What to do: Can you output every line of the listing below as a numbered list, leaving out the pictures and any blank lines?

Dataset entries
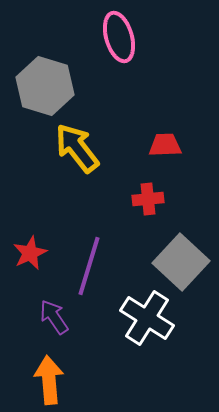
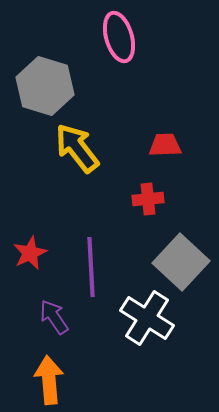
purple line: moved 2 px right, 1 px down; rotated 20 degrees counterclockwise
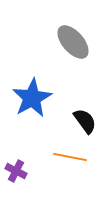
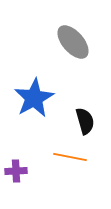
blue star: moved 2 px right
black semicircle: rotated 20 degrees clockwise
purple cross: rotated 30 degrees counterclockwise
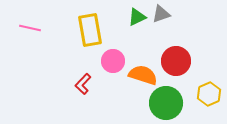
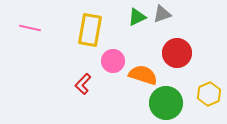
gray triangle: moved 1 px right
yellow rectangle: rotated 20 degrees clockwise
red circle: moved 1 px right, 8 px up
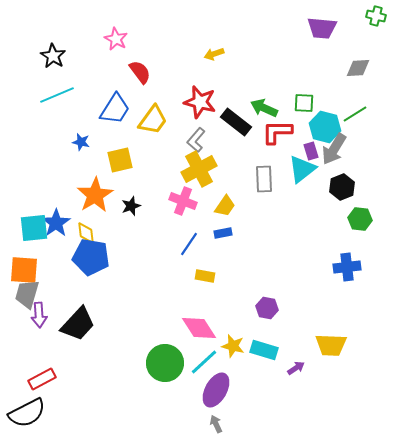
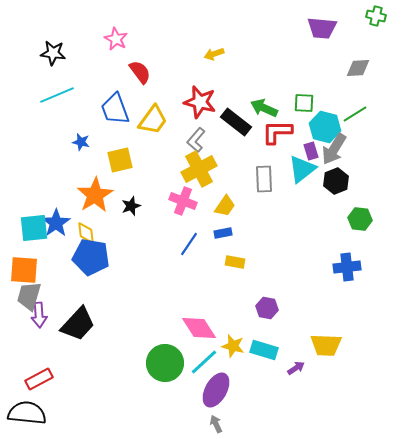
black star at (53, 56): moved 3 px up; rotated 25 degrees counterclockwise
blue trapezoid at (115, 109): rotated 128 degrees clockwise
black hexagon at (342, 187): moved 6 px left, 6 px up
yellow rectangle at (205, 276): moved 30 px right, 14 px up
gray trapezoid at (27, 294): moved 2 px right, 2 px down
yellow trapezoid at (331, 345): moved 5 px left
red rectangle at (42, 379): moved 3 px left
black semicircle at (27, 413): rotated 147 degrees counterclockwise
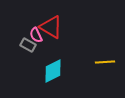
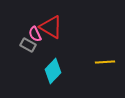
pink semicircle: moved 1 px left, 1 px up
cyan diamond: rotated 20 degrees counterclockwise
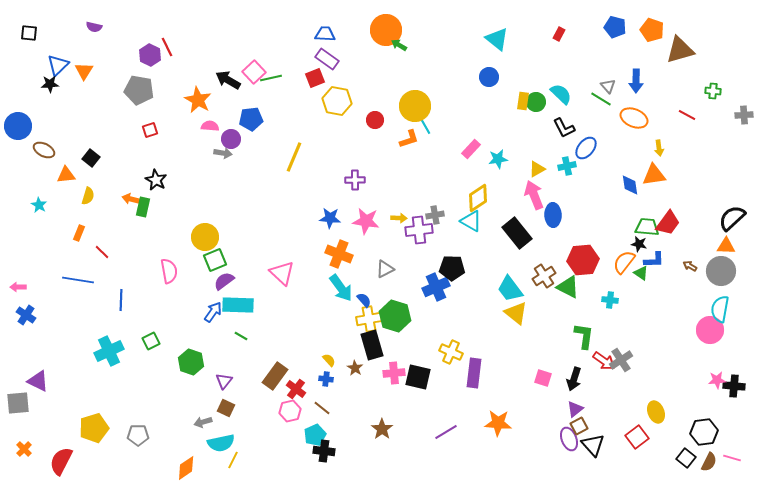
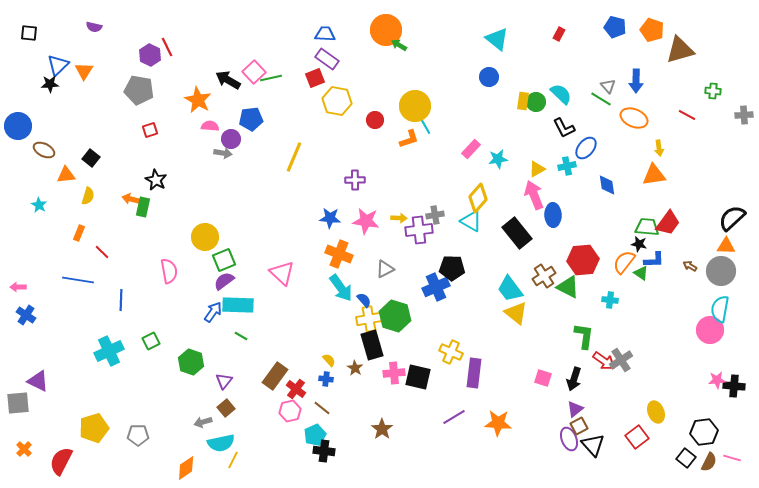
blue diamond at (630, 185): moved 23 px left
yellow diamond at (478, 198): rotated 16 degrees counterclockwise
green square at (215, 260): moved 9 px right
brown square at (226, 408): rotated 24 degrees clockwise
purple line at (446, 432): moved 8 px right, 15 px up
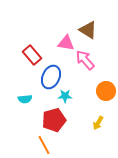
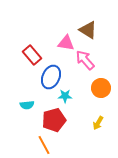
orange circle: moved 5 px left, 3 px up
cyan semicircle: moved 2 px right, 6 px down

Finished answer:
1. purple line: moved 2 px right, 1 px down; rotated 20 degrees counterclockwise
2. blue star: moved 2 px right
3. black semicircle: rotated 20 degrees clockwise
4. purple cross: rotated 30 degrees counterclockwise
5. gray triangle: moved 1 px right
6. yellow rectangle: rotated 20 degrees clockwise
7. red circle: moved 1 px right, 8 px up
8. black star at (53, 56): moved 3 px up; rotated 25 degrees counterclockwise
9. blue trapezoid at (115, 109): rotated 128 degrees clockwise
10. black hexagon at (342, 187): moved 6 px left, 6 px up
11. yellow rectangle at (205, 276): moved 30 px right, 14 px up
12. gray trapezoid at (27, 294): moved 2 px right, 2 px down
13. yellow trapezoid at (331, 345): moved 5 px left
14. red rectangle at (42, 379): moved 3 px left
15. black semicircle at (27, 413): rotated 147 degrees counterclockwise
16. pink semicircle: moved 1 px left, 1 px up
17. cyan diamond: rotated 20 degrees counterclockwise
18. blue diamond at (630, 185): moved 23 px left
19. yellow diamond at (478, 198): rotated 16 degrees counterclockwise
20. green square at (215, 260): moved 9 px right
21. brown square at (226, 408): rotated 24 degrees clockwise
22. purple line at (446, 432): moved 8 px right, 15 px up
23. orange circle: moved 5 px left, 3 px up
24. cyan semicircle: moved 2 px right, 6 px down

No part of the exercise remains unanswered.